:: Try it ::
Exactly transcribe the span of lines from the one containing "red trapezoid: (203, 144) -> (154, 94), moved" through the final line of the entries, inclusive, and nothing outside it. Exclude the pictures.

:: Records for processing ::
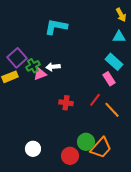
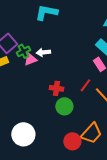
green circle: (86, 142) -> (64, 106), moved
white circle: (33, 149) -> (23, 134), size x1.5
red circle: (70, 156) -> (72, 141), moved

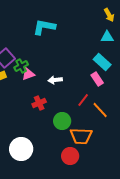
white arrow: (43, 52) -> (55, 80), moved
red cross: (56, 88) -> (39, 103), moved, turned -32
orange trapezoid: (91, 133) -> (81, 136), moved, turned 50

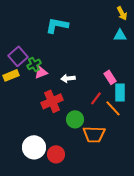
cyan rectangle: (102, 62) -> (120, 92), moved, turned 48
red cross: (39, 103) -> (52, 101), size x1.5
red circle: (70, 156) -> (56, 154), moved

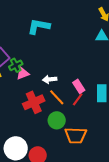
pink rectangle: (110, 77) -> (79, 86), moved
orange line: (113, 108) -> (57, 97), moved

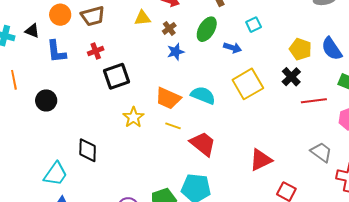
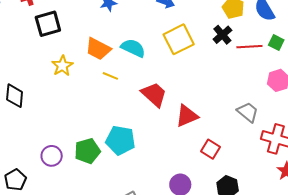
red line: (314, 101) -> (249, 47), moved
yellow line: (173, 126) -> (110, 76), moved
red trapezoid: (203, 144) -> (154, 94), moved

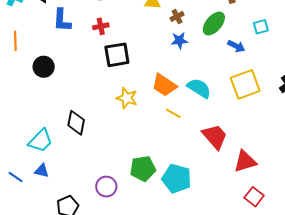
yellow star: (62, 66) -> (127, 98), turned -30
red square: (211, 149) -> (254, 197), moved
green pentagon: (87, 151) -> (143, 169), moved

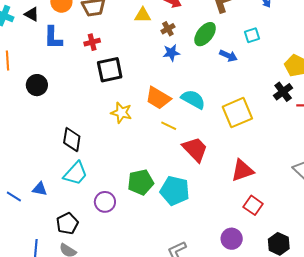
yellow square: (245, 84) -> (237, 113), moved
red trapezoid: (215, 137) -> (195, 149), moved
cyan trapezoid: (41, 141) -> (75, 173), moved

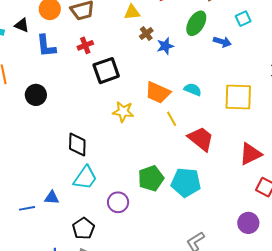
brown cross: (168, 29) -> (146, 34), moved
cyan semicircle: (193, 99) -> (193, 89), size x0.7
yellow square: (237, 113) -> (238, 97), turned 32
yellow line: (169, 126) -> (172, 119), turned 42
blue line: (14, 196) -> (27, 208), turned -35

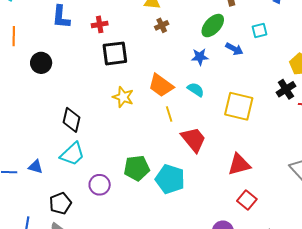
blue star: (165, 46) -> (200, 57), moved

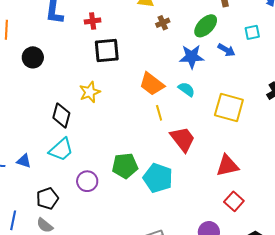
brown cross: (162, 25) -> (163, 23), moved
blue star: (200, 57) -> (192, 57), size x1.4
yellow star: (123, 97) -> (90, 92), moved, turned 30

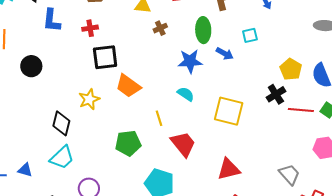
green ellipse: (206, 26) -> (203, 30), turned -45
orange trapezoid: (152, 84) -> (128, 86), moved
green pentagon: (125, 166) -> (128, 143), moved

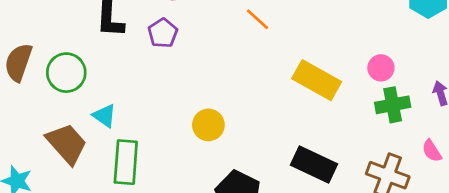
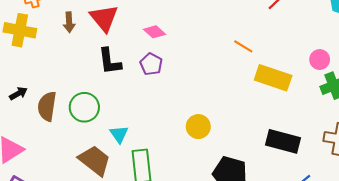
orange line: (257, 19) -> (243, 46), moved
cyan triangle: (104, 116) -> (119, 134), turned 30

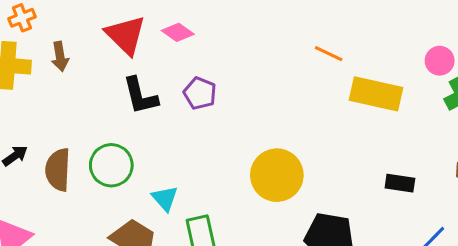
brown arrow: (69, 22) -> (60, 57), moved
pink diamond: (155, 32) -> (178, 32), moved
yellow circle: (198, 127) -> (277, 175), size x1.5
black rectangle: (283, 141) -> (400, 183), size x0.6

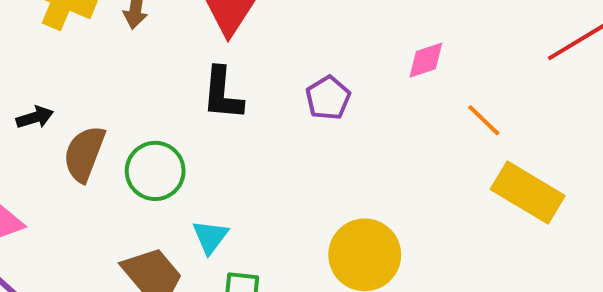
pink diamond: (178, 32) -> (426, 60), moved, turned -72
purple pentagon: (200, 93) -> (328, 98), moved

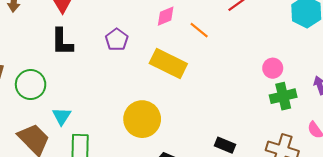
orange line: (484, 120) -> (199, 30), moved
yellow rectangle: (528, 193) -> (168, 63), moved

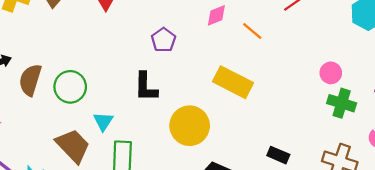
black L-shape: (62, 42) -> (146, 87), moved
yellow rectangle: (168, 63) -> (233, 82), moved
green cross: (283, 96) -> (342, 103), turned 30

:: Completed exercise ::
red trapezoid: (203, 144) -> (154, 94), moved

yellow star: (62, 66) -> (127, 98), turned -30
red square: (211, 149) -> (254, 197), moved
green pentagon: (87, 151) -> (143, 169), moved

yellow square: (245, 84) -> (237, 113), moved
red trapezoid: (215, 137) -> (195, 149), moved
cyan trapezoid: (41, 141) -> (75, 173), moved

brown cross: (168, 29) -> (146, 34), moved
cyan semicircle: (193, 99) -> (193, 89), size x0.7
yellow square: (237, 113) -> (238, 97), turned 32
yellow line: (169, 126) -> (172, 119), turned 42
blue line: (14, 196) -> (27, 208), turned -35

blue star: (165, 46) -> (200, 57), moved

brown cross: (162, 25) -> (163, 23), moved
blue star: (200, 57) -> (192, 57), size x1.4
yellow star: (123, 97) -> (90, 92), moved, turned 30

green ellipse: (206, 26) -> (203, 30), turned -45
orange trapezoid: (152, 84) -> (128, 86), moved
green pentagon: (125, 166) -> (128, 143), moved

orange line: (257, 19) -> (243, 46), moved
cyan triangle: (104, 116) -> (119, 134), turned 30

brown arrow: (69, 22) -> (60, 57), moved
pink diamond: (155, 32) -> (178, 32), moved
yellow circle: (198, 127) -> (277, 175), size x1.5
black rectangle: (283, 141) -> (400, 183), size x0.6

pink diamond: (178, 32) -> (426, 60), moved, turned -72
purple pentagon: (200, 93) -> (328, 98), moved

orange line: (484, 120) -> (199, 30), moved
yellow rectangle: (528, 193) -> (168, 63), moved

black L-shape: (62, 42) -> (146, 87), moved
yellow rectangle: (168, 63) -> (233, 82), moved
green cross: (283, 96) -> (342, 103), turned 30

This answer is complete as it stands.